* **ASSIGNED TASK**: Transcribe exactly everything in the data below from the line containing "orange brick B5:B6" down to the line containing "none -> black plate G9 level 1", both lines included and nothing further.

* **INPUT MATERIAL**:
· · · · ·

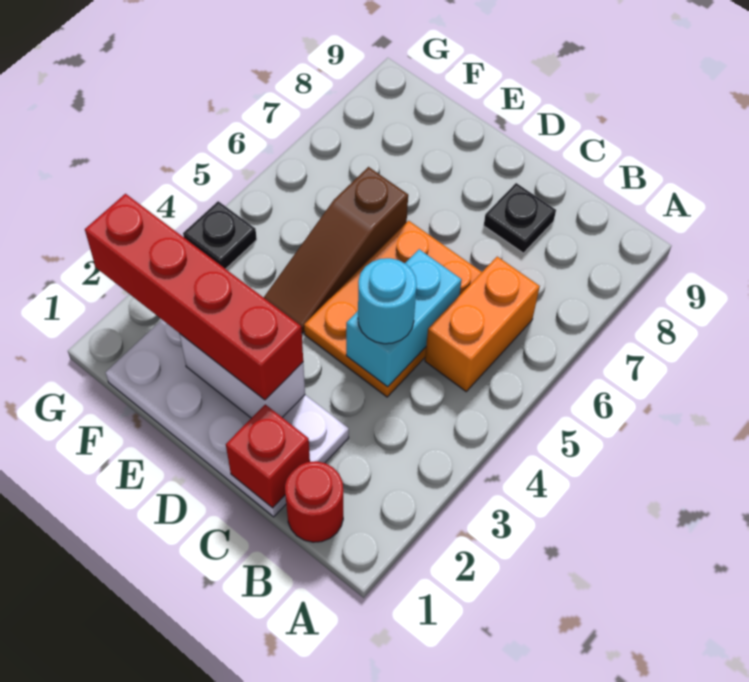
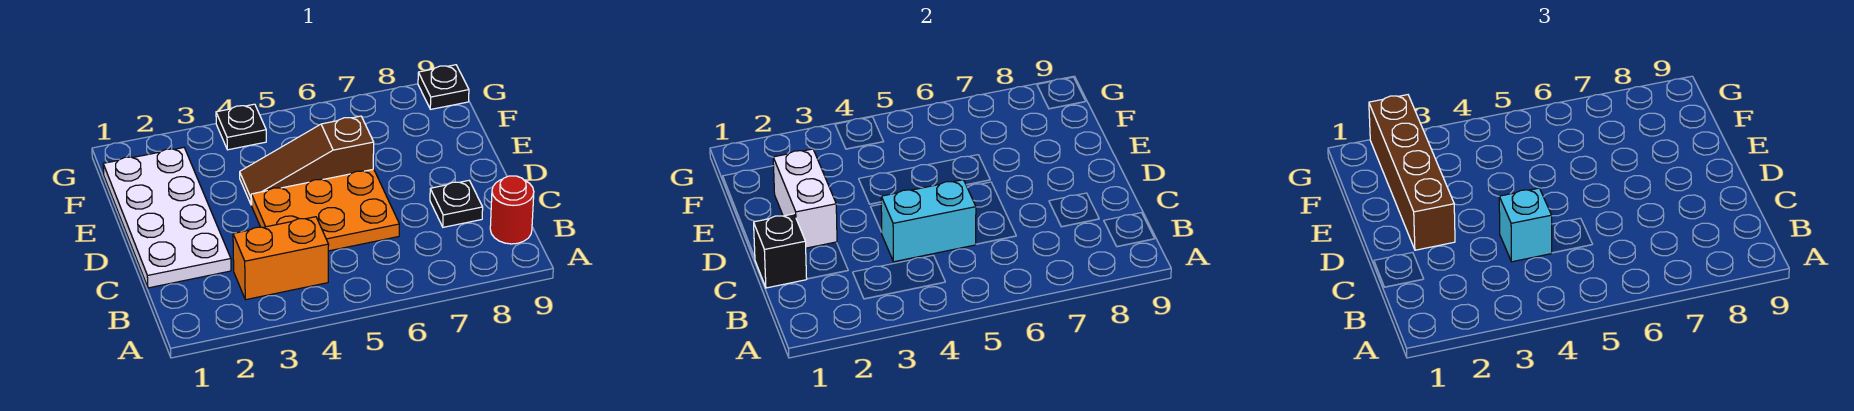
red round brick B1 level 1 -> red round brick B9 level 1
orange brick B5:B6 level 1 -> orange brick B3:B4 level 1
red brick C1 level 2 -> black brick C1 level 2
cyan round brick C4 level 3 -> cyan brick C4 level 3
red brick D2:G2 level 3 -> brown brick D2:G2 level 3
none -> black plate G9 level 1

· · · · ·

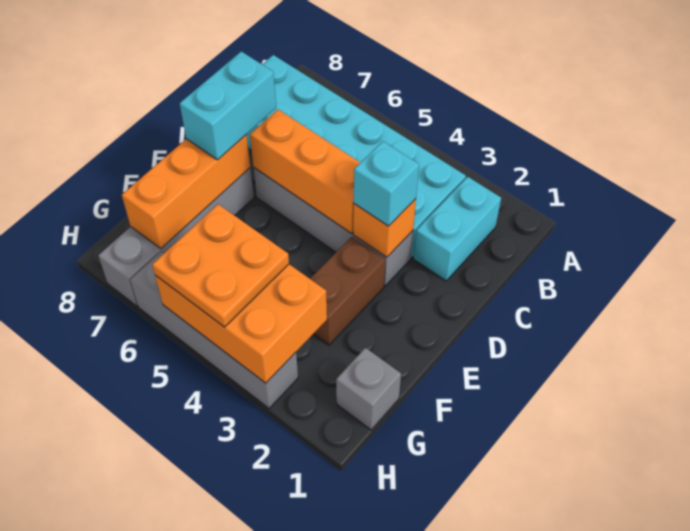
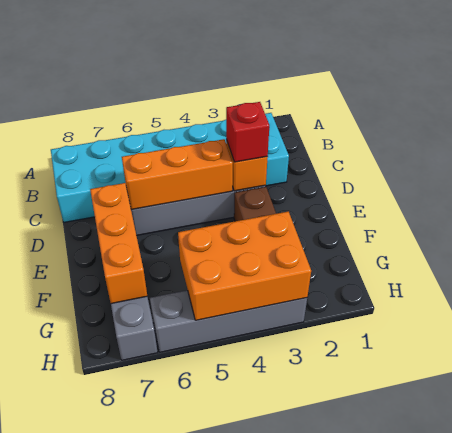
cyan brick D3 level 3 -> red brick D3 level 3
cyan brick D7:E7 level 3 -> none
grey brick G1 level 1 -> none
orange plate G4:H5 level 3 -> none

· · · · ·

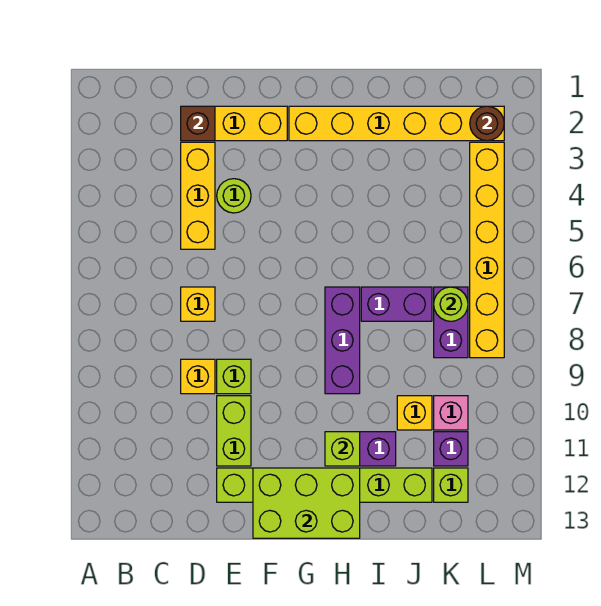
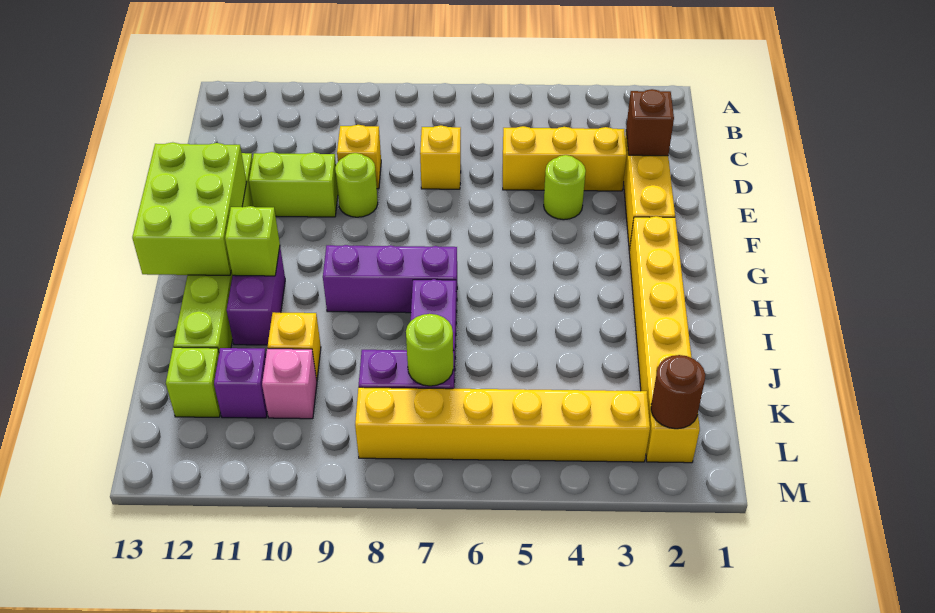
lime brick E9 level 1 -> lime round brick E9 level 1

· · · · ·

* **TASK RESULT**:
orange brick B5:B6 level 1 -> orange brick B3:B4 level 1
red brick C1 level 2 -> black brick C1 level 2
cyan round brick C4 level 3 -> cyan brick C4 level 3
red brick D2:G2 level 3 -> brown brick D2:G2 level 3
none -> black plate G9 level 1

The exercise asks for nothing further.